- _Task statement_: Give back exactly the lines of the data below, starting with the line that has "pink 1x2 brick [230,189,321,266]" and going on through the line that has "tan 1x2 brick".

- _Records for the exercise_:
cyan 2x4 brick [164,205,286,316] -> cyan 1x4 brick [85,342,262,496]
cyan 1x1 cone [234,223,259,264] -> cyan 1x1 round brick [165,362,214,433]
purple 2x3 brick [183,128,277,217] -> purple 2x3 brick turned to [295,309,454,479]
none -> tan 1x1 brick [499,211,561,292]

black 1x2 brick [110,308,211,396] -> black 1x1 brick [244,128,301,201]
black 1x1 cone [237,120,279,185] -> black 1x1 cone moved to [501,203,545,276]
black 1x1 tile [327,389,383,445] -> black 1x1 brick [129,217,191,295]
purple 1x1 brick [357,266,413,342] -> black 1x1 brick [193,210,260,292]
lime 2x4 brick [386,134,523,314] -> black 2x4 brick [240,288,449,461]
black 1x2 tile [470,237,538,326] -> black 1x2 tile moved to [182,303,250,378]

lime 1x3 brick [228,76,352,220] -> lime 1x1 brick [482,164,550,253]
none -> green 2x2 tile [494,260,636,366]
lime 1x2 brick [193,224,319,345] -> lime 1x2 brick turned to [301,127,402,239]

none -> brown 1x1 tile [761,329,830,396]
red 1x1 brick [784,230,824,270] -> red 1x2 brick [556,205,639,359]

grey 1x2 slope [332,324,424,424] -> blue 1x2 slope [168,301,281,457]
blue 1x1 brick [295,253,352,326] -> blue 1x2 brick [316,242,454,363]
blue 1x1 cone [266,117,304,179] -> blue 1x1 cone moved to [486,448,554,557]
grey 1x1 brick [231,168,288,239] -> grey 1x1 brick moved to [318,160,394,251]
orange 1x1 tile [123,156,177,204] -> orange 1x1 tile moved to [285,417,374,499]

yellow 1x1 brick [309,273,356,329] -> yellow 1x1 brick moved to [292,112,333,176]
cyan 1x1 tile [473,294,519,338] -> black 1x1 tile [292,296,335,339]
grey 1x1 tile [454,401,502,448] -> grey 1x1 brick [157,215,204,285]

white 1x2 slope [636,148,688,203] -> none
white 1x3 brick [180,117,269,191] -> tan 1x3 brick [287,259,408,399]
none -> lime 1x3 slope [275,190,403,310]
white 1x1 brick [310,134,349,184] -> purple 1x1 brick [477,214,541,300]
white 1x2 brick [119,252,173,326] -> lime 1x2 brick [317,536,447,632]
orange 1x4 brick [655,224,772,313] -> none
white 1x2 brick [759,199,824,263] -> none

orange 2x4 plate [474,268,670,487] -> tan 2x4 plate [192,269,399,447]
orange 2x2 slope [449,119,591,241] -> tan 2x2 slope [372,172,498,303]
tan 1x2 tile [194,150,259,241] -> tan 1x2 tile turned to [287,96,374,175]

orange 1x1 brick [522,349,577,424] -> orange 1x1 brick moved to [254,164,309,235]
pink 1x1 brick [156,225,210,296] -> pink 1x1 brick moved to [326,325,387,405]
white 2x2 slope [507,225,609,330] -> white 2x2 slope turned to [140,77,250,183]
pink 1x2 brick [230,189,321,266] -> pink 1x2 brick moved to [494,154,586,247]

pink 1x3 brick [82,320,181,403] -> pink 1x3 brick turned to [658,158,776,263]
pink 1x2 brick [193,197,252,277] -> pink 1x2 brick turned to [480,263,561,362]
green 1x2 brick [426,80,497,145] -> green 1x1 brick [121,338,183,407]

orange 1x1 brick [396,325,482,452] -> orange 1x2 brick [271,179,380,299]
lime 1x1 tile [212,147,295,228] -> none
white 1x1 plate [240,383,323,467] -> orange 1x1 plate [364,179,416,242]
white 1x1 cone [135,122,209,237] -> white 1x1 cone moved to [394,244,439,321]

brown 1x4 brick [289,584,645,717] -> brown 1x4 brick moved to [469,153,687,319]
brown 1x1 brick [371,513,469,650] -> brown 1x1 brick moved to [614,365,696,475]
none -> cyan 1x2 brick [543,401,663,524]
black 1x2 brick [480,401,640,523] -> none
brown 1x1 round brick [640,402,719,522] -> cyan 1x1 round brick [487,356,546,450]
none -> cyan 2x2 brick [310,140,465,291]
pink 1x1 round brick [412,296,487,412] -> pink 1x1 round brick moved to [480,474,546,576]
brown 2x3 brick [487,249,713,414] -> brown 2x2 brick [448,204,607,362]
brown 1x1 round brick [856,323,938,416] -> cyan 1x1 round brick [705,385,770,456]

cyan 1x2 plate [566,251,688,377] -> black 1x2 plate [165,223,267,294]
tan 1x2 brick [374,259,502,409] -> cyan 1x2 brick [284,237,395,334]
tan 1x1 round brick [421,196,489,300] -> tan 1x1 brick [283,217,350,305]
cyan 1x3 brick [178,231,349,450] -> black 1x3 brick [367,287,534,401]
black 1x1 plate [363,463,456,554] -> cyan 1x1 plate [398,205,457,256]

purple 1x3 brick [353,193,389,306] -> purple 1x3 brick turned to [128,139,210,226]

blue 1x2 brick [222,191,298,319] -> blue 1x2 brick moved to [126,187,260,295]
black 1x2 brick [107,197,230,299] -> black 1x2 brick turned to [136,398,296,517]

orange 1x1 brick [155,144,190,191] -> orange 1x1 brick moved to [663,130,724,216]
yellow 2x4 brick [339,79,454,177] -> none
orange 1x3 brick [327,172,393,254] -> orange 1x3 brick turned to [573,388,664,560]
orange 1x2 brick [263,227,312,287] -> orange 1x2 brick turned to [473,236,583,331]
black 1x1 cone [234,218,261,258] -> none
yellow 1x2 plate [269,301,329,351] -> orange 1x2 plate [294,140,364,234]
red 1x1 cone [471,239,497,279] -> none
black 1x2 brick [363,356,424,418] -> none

- _Your response_:
pink 1x2 brick [230,189,321,266] -> pink 1x2 brick moved to [494,154,586,247]

pink 1x3 brick [82,320,181,403] -> pink 1x3 brick turned to [658,158,776,263]
pink 1x2 brick [193,197,252,277] -> pink 1x2 brick turned to [480,263,561,362]
green 1x2 brick [426,80,497,145] -> green 1x1 brick [121,338,183,407]

orange 1x1 brick [396,325,482,452] -> orange 1x2 brick [271,179,380,299]
lime 1x1 tile [212,147,295,228] -> none
white 1x1 plate [240,383,323,467] -> orange 1x1 plate [364,179,416,242]
white 1x1 cone [135,122,209,237] -> white 1x1 cone moved to [394,244,439,321]

brown 1x4 brick [289,584,645,717] -> brown 1x4 brick moved to [469,153,687,319]
brown 1x1 brick [371,513,469,650] -> brown 1x1 brick moved to [614,365,696,475]
none -> cyan 1x2 brick [543,401,663,524]
black 1x2 brick [480,401,640,523] -> none
brown 1x1 round brick [640,402,719,522] -> cyan 1x1 round brick [487,356,546,450]
none -> cyan 2x2 brick [310,140,465,291]
pink 1x1 round brick [412,296,487,412] -> pink 1x1 round brick moved to [480,474,546,576]
brown 2x3 brick [487,249,713,414] -> brown 2x2 brick [448,204,607,362]
brown 1x1 round brick [856,323,938,416] -> cyan 1x1 round brick [705,385,770,456]

cyan 1x2 plate [566,251,688,377] -> black 1x2 plate [165,223,267,294]
tan 1x2 brick [374,259,502,409] -> cyan 1x2 brick [284,237,395,334]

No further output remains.